> [DATA RECORDS]
────────────────────────────────────────
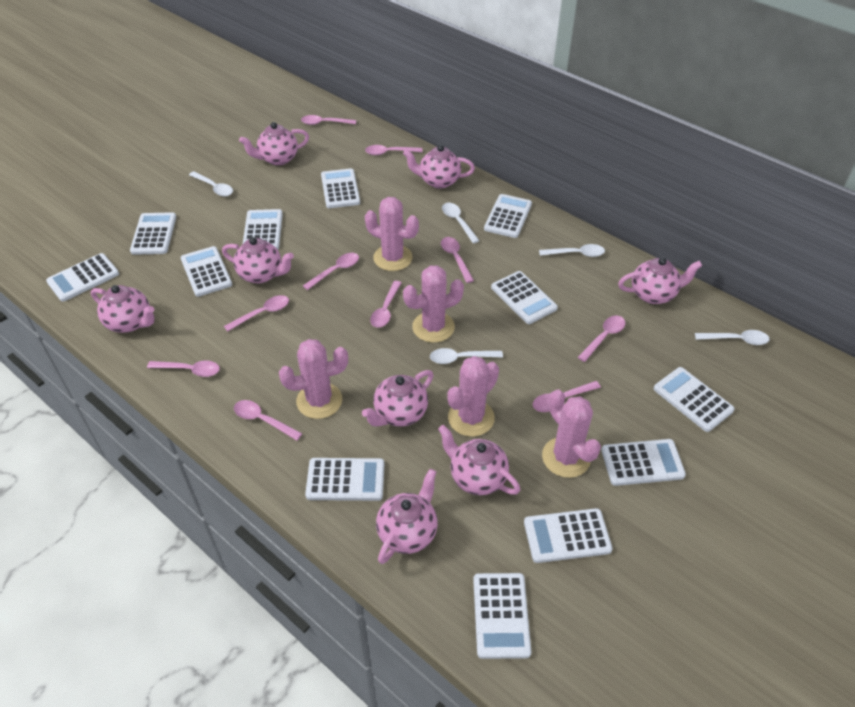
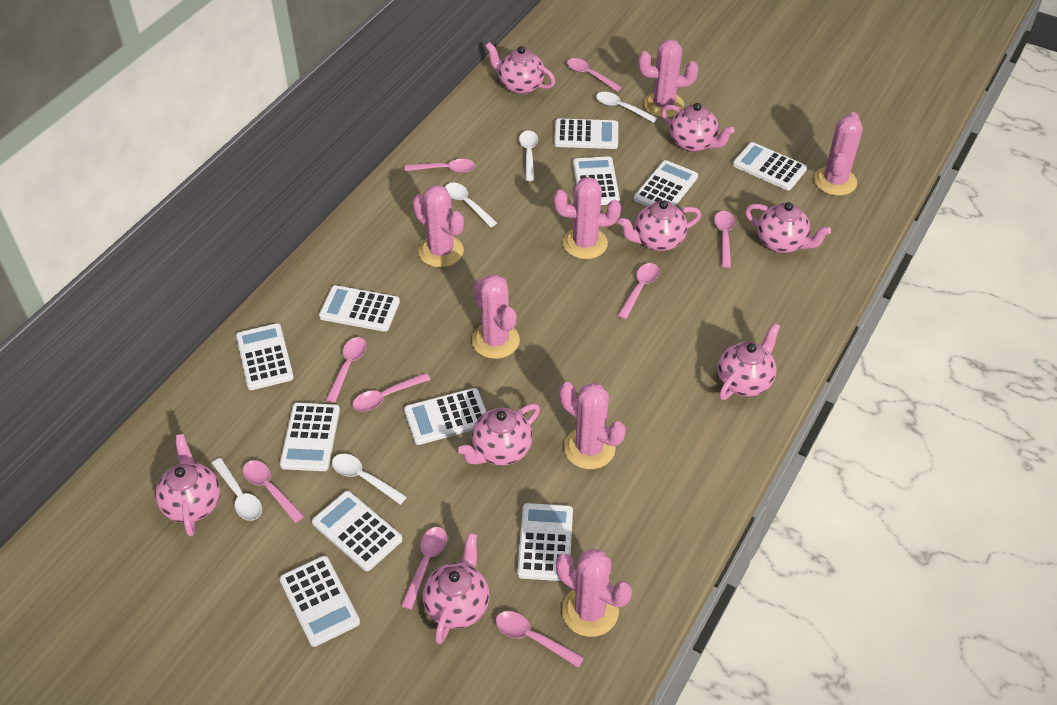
pink cactus: 5 -> 7
pink spoon: 10 -> 9
white calculator: 12 -> 11

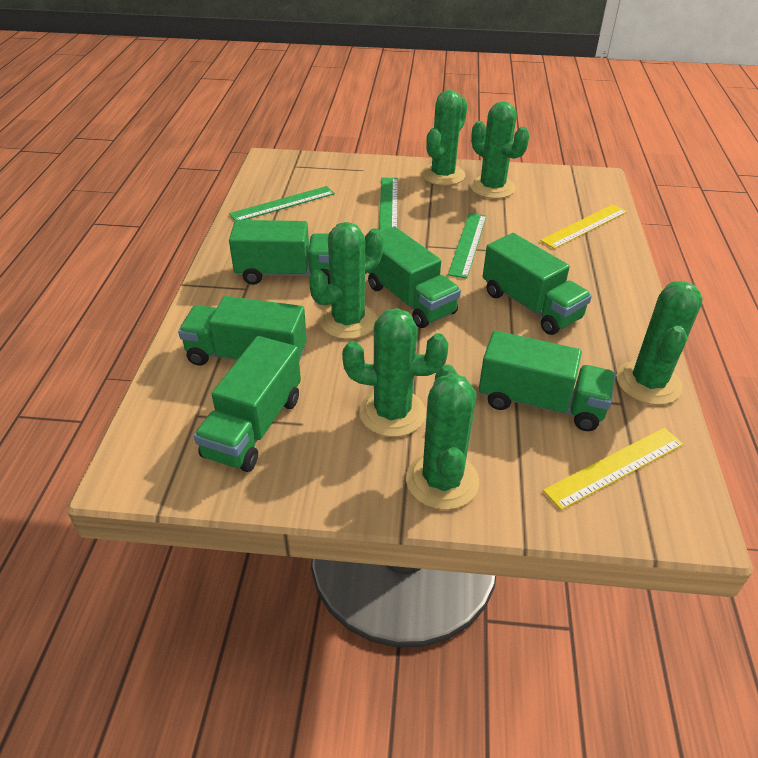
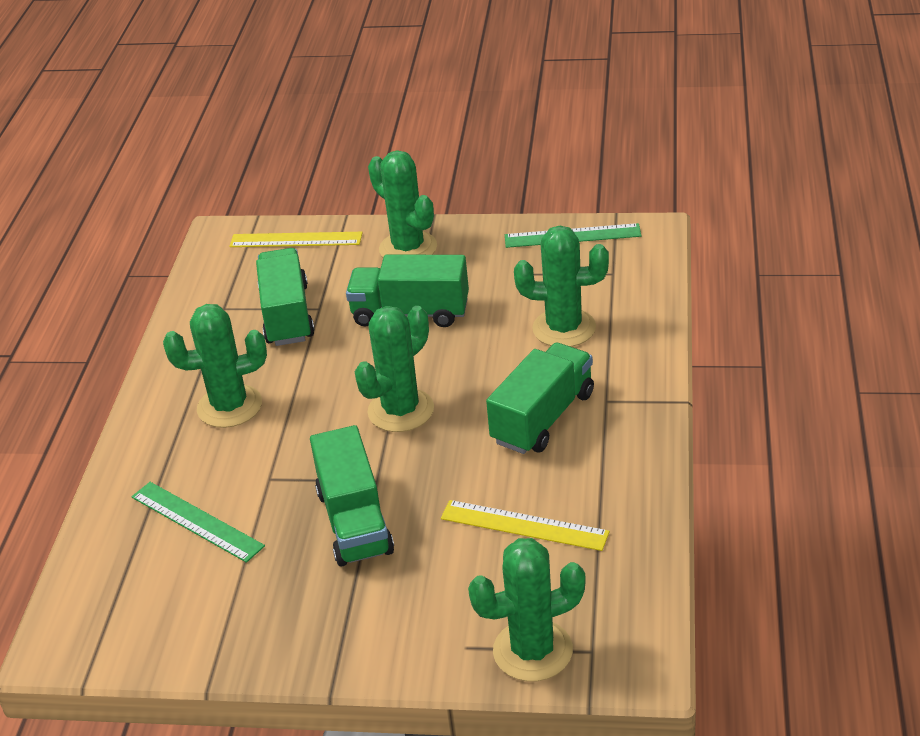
green cactus: 6 -> 5
green ruler: 3 -> 2
green truck: 6 -> 4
────────────────────────────────────────
> [TASK DETAILS] Return, from the material above, each line holding the string "green".

> [RESPONSE AREA]
green cactus: 6 -> 5
green ruler: 3 -> 2
green truck: 6 -> 4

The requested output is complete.